Records excerpted from a collection —
═══

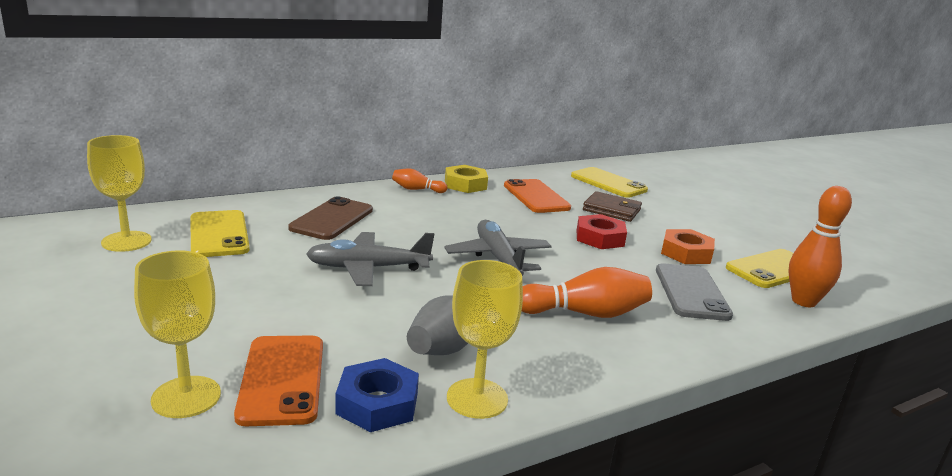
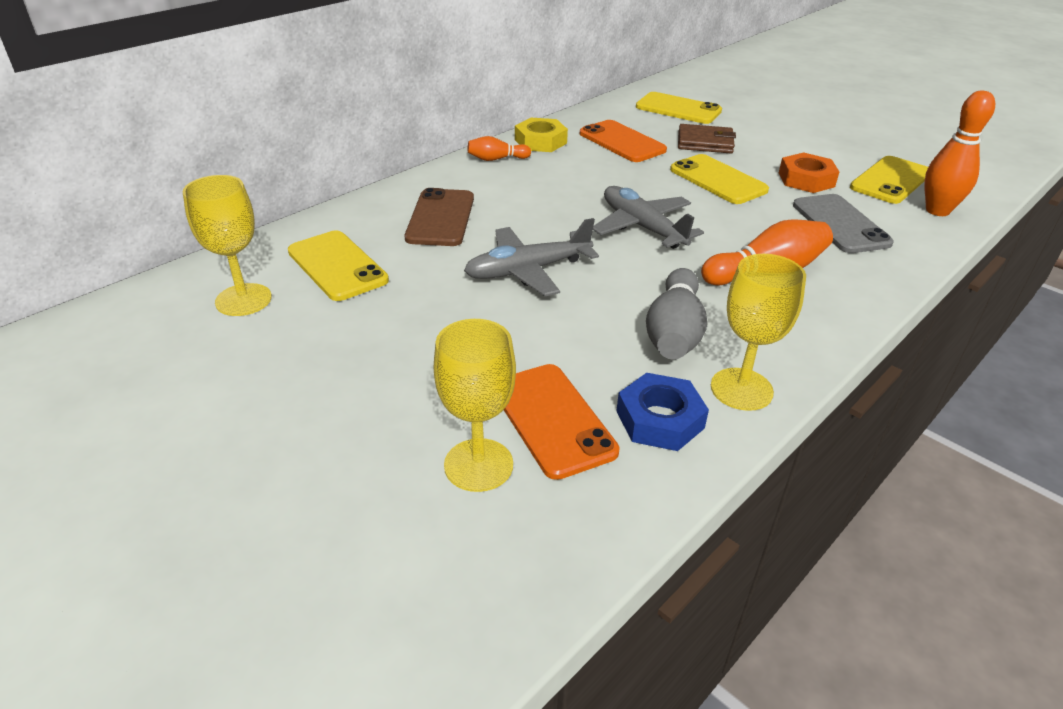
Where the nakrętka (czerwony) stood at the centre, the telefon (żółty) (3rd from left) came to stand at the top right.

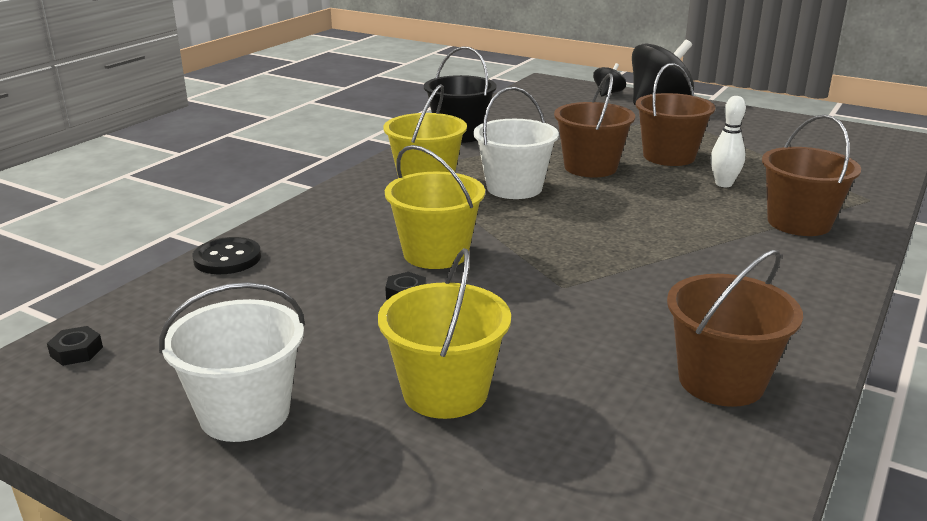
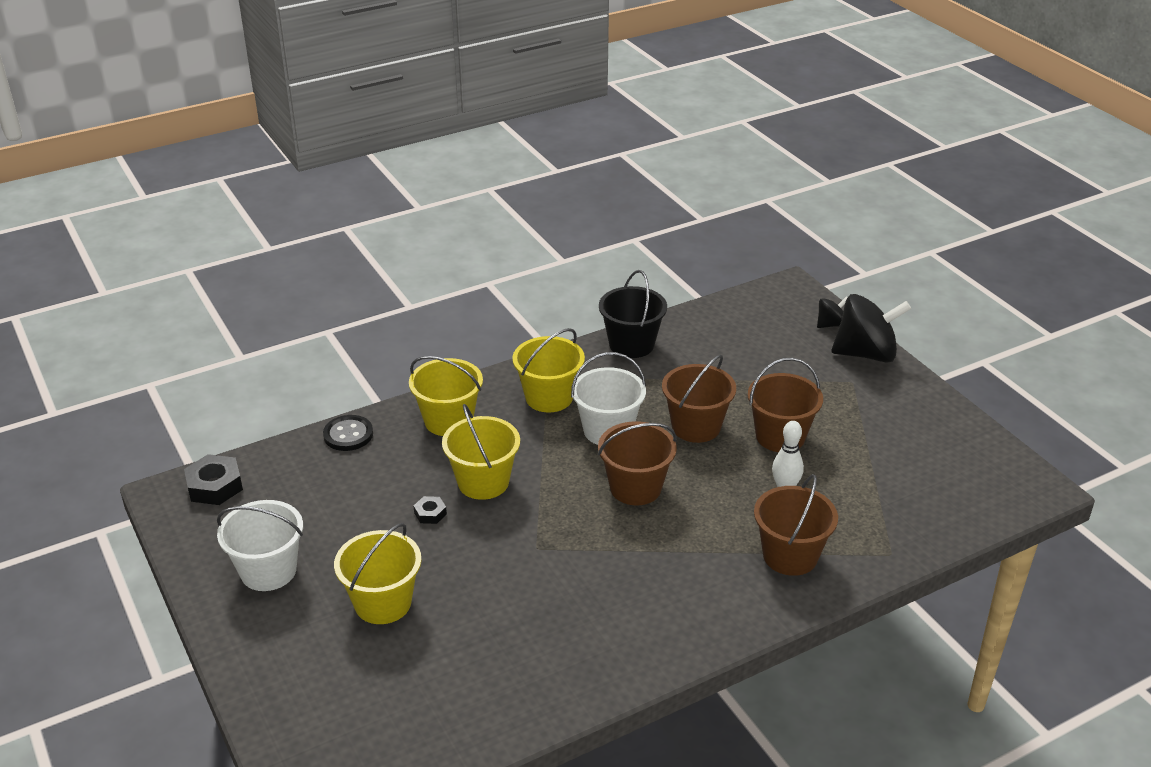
The size of the nakrętka (czarny) (1st from left) at the middle left changed by a factor of 1.84. The wiadro (brązowy) (3rd from left in the first image) ended up elsewhere, having gone from the middle right to the centre. The second view gained the wiadro (żółty) (2nd from left) at the centre.

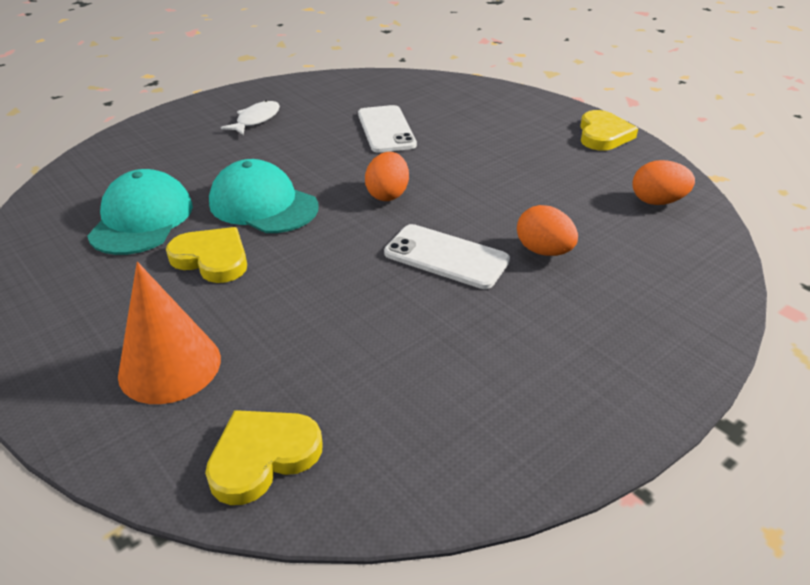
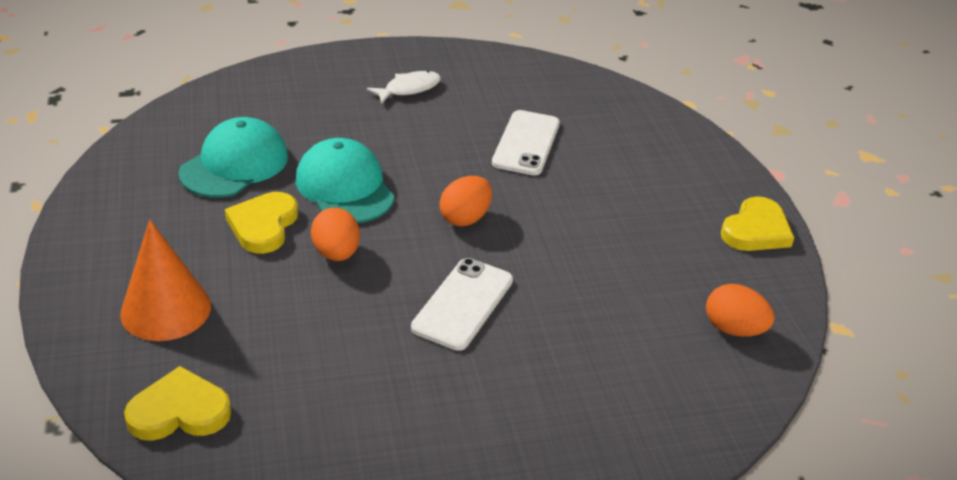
The serce (żółty) (1st from left in the first image) at the middle left ended up facing another way, 135 degrees counterclockwise from before. The telefon (biały) (2nd from left in the first image) at the centre ended up facing another way, 60 degrees clockwise from before. The jajko (pomarańczowy) (2nd from left in the first image) ended up elsewhere, having gone from the middle right to the centre.

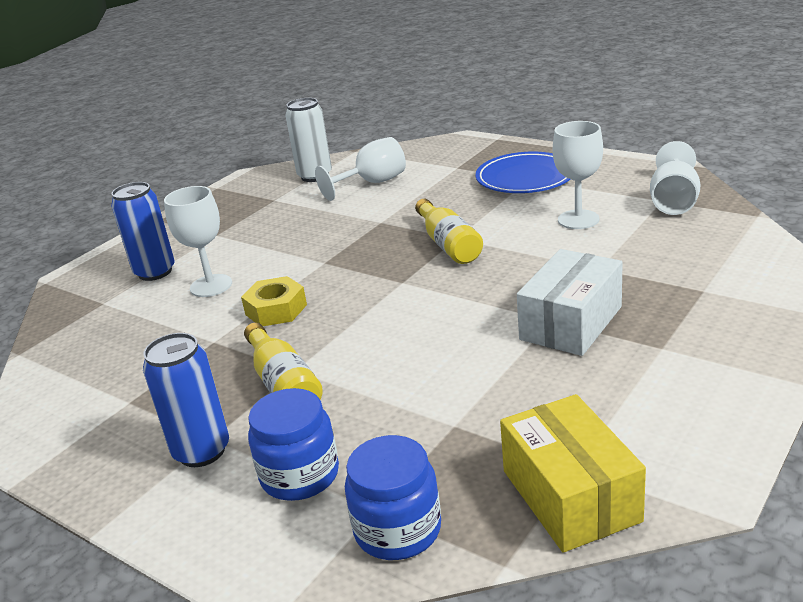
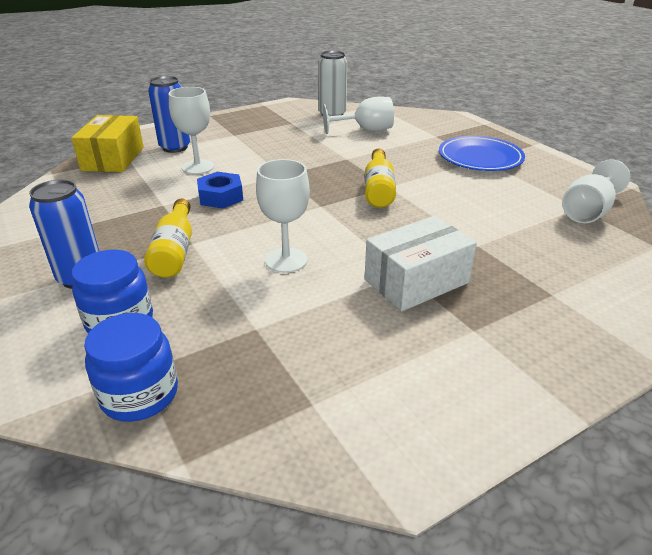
What was the nakrętka (żółty) at the centre turned into the nakrętka (niebieski) at the centre. The pudełko (żółty) ended up elsewhere, having gone from the bottom right to the top left. The kielich (biały) (3rd from left in the first image) ended up elsewhere, having gone from the top right to the centre.

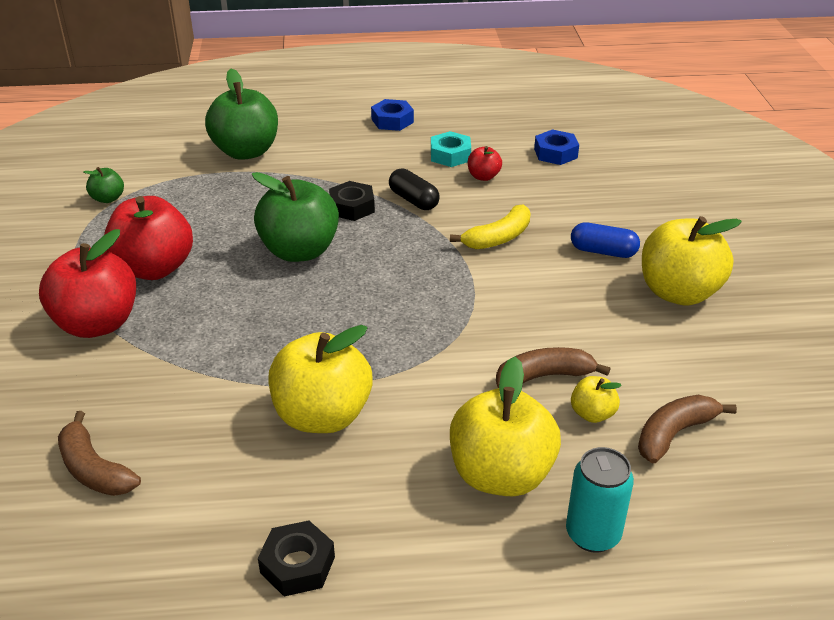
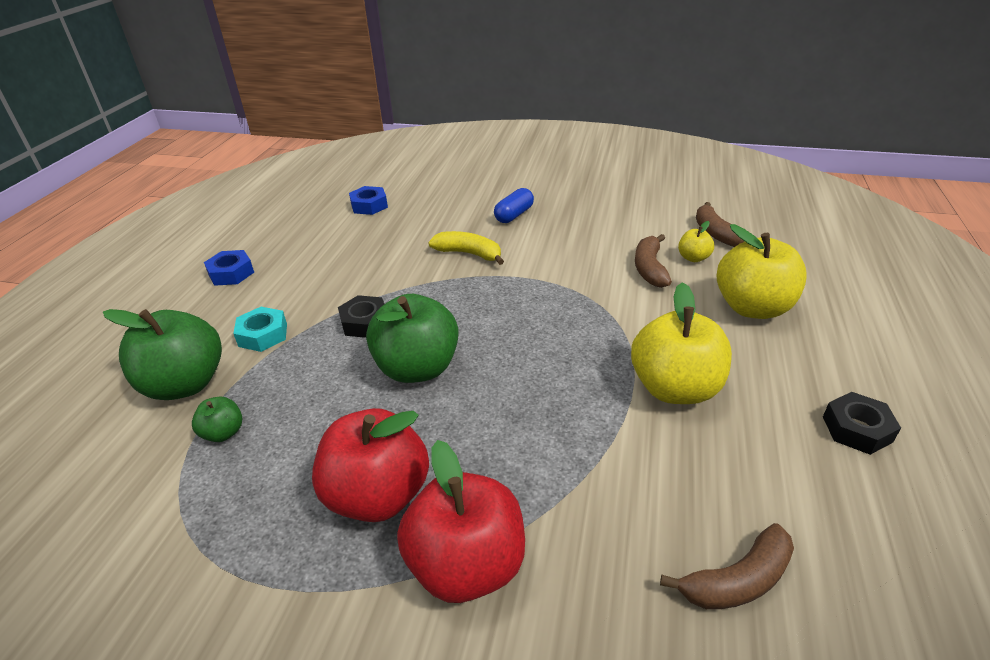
The jabłko (zielony) (1st from left in the first image) ended up elsewhere, having gone from the top left to the middle left. The second view lost the kapsułka (czarny) at the top centre. The nakrętka (turkusowy) ended up elsewhere, having gone from the top centre to the middle left. The banan (żółty) at the centre ended up facing another way, 45 degrees counterclockwise from before. The second view lost the jabłko (czerwony) (3rd from left) at the top centre. The second view lost the puszka (turkusowy) at the bottom right. The second view lost the jabłko (żółty) (4th from left) at the middle right.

═══

What is expected —
Print exactly the lines from the first line of the records above through the line containing "What was the", both included, and leave the pictures out.

Your response —
Where the nakrętka (czerwony) stood at the centre, the telefon (żółty) (3rd from left) came to stand at the top right.

The size of the nakrętka (czarny) (1st from left) at the middle left changed by a factor of 1.84. The wiadro (brązowy) (3rd from left in the first image) ended up elsewhere, having gone from the middle right to the centre. The second view gained the wiadro (żółty) (2nd from left) at the centre.

The serce (żółty) (1st from left in the first image) at the middle left ended up facing another way, 135 degrees counterclockwise from before. The telefon (biały) (2nd from left in the first image) at the centre ended up facing another way, 60 degrees clockwise from before. The jajko (pomarańczowy) (2nd from left in the first image) ended up elsewhere, having gone from the middle right to the centre.

What was the nakrętka (żółty) at the centre turned into the nakrętka (niebieski) at the centre. The pudełko (żółty) ended up elsewhere, having gone from the bottom right to the top left. The kielich (biały) (3rd from left in the first image) ended up elsewhere, having gone from the top right to the centre.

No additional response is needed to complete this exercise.